_Directions_
Find every line below that contains the word "DRIVER" and copy it out.
BEGIN Records for the task
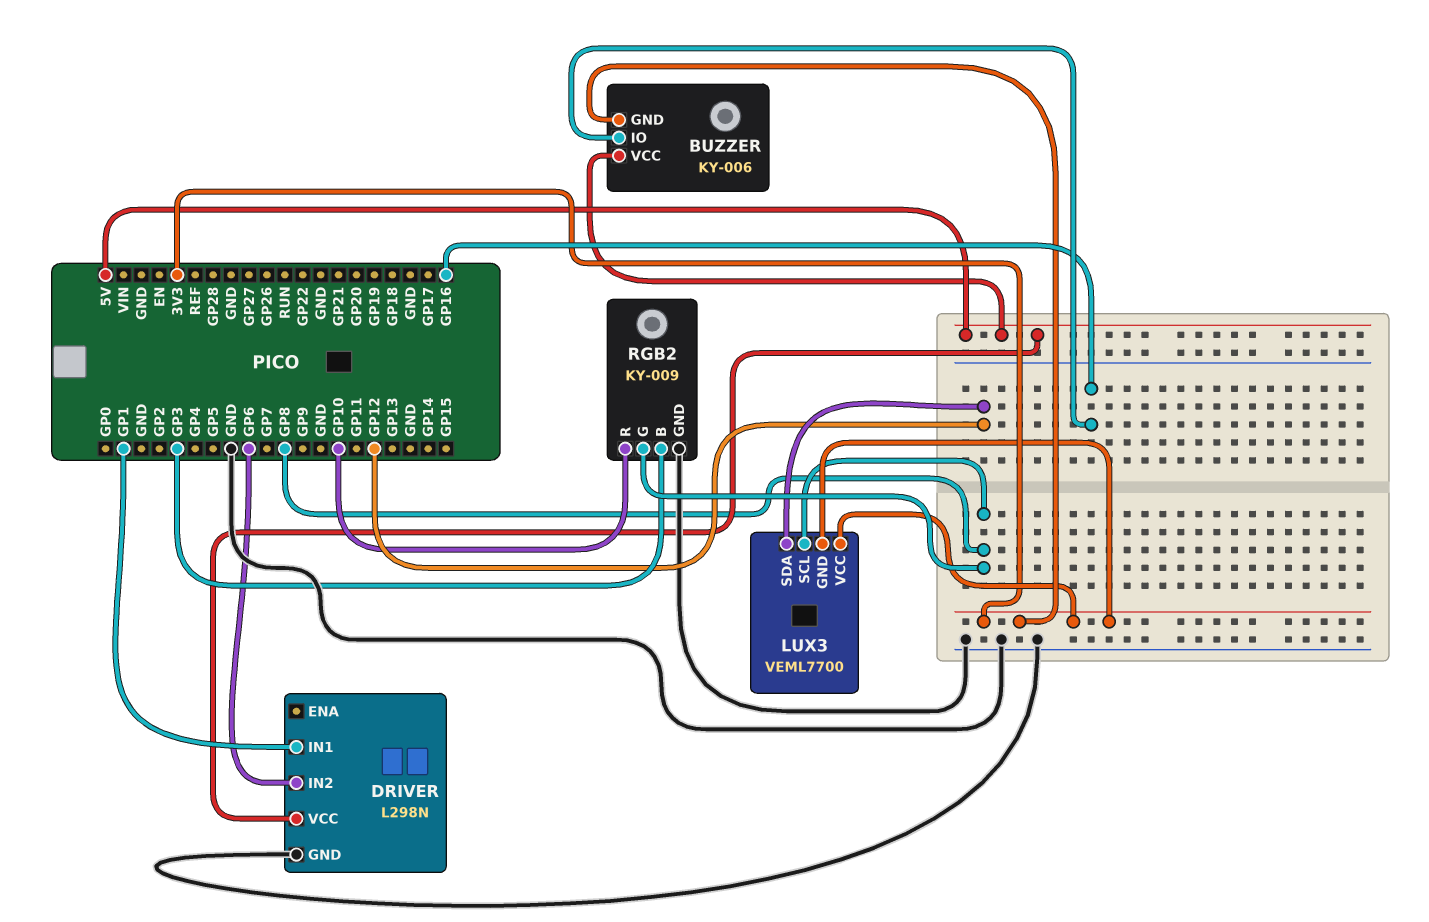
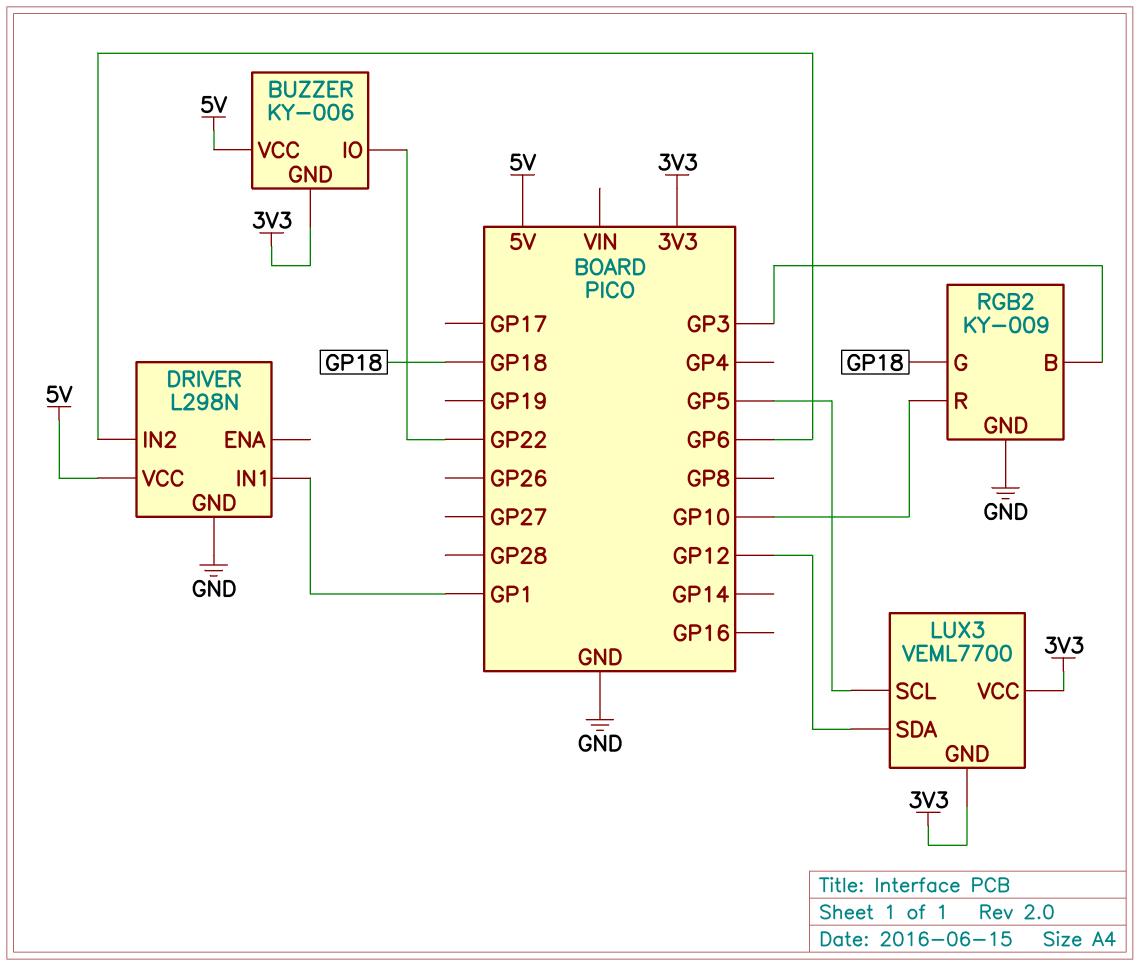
BUZZER pin IO: GP16 -> GP22
LUX3 pin SCL: GP8 -> GP5
RGB2 pin G: GP8 -> GP18

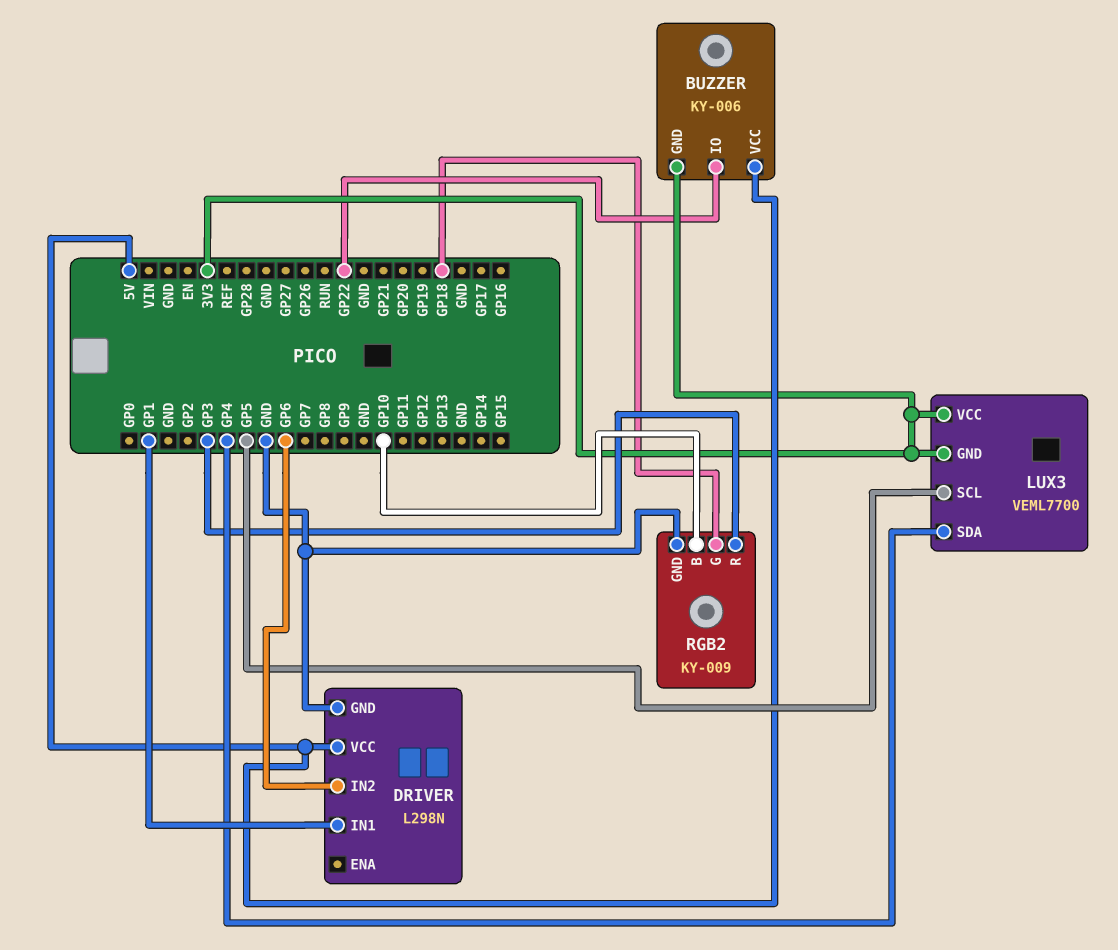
LUX3 pin SDA: GP12 -> GP4
RGB2 pin B: GP3 -> GP10
RGB2 pin R: GP10 -> GP3

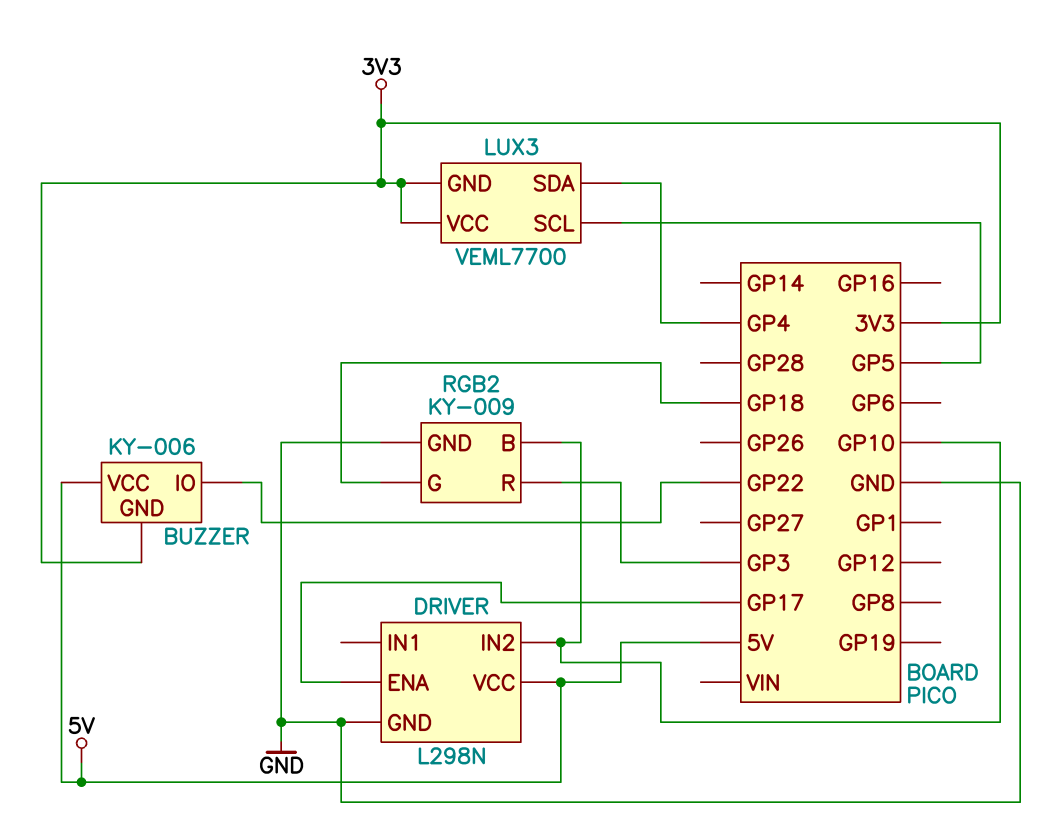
DRIVER pin ENA: none -> GP17
DRIVER pin IN1: GP1 -> none
DRIVER pin IN2: GP6 -> GP10

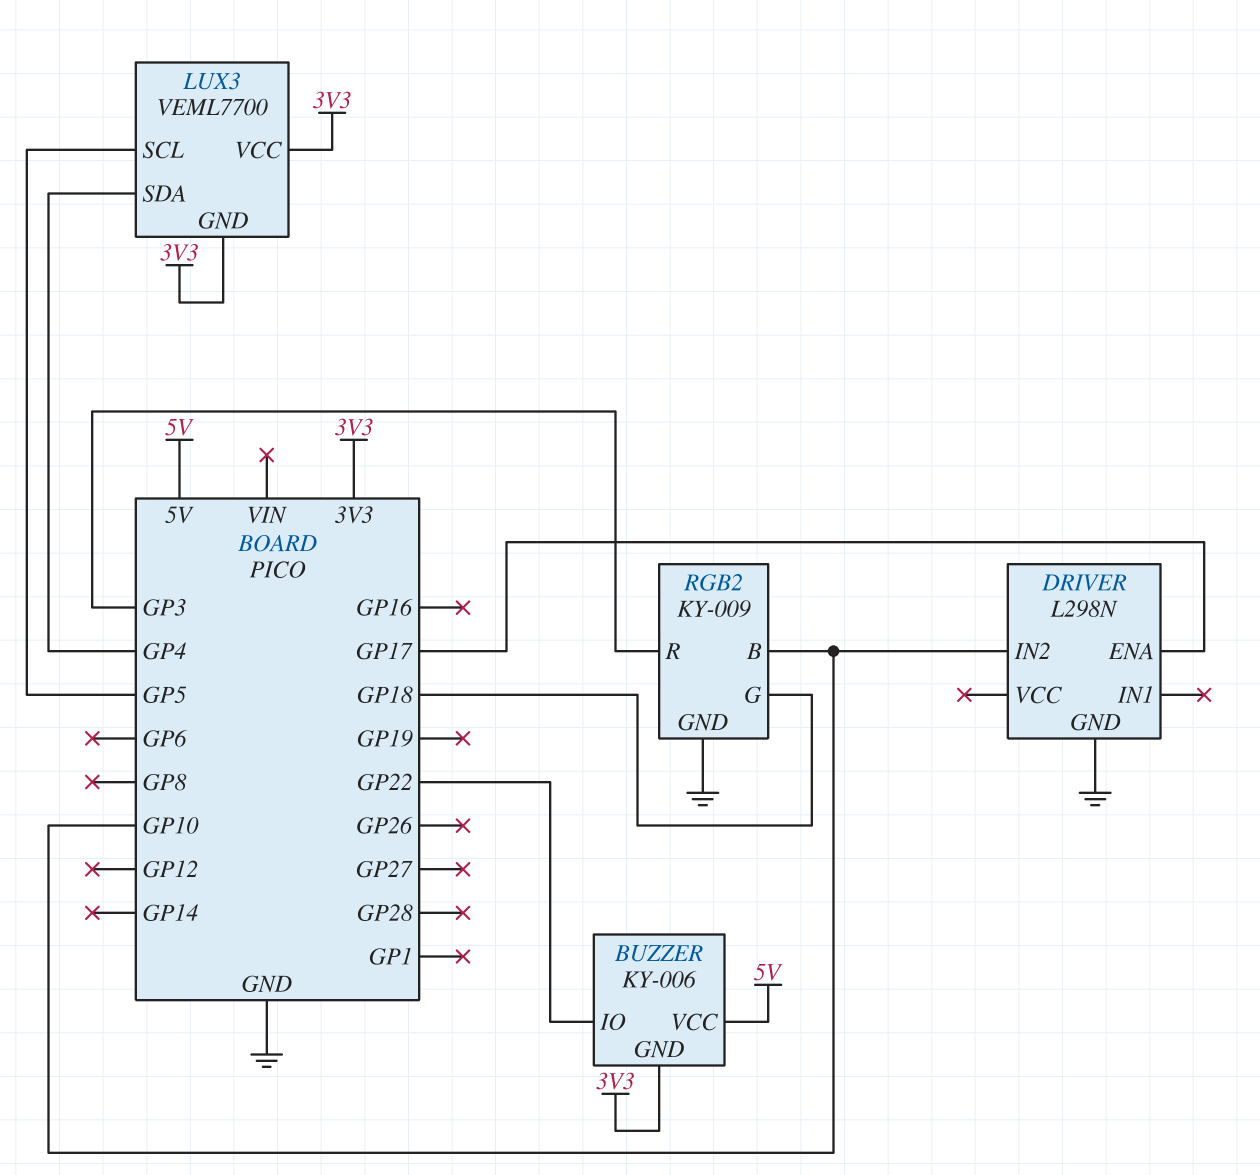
DRIVER pin VCC: 5V -> none

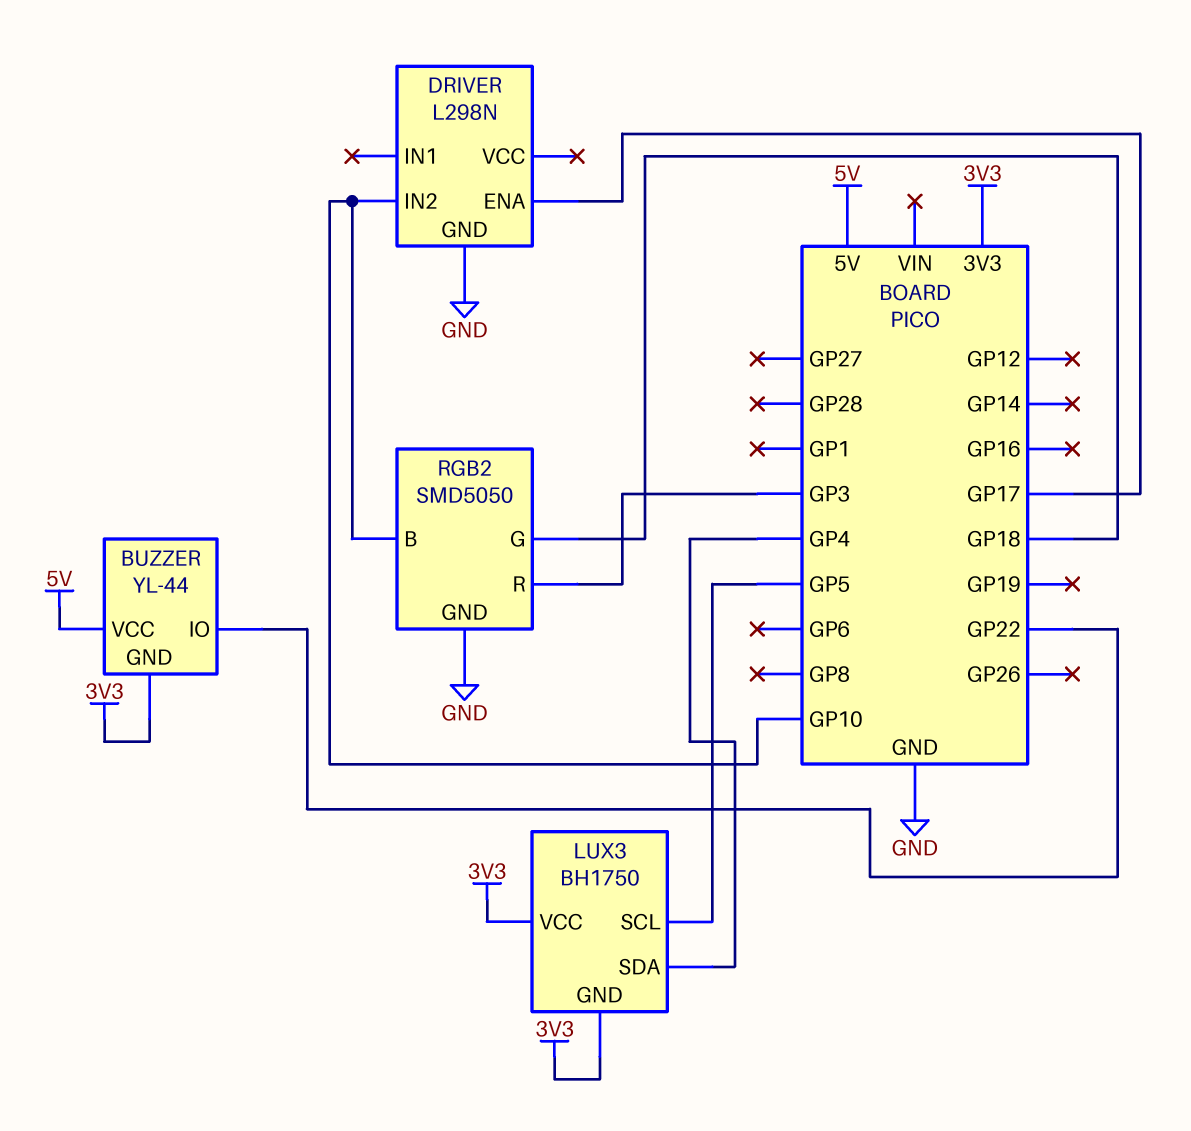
BUZZER: KY-006 -> YL-44
LUX3: VEML7700 -> BH1750
RGB2: KY-009 -> SMD5050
END Records for the task
_Solution to this problem_
DRIVER pin ENA: none -> GP17
DRIVER pin IN1: GP1 -> none
DRIVER pin IN2: GP6 -> GP10
DRIVER pin VCC: 5V -> none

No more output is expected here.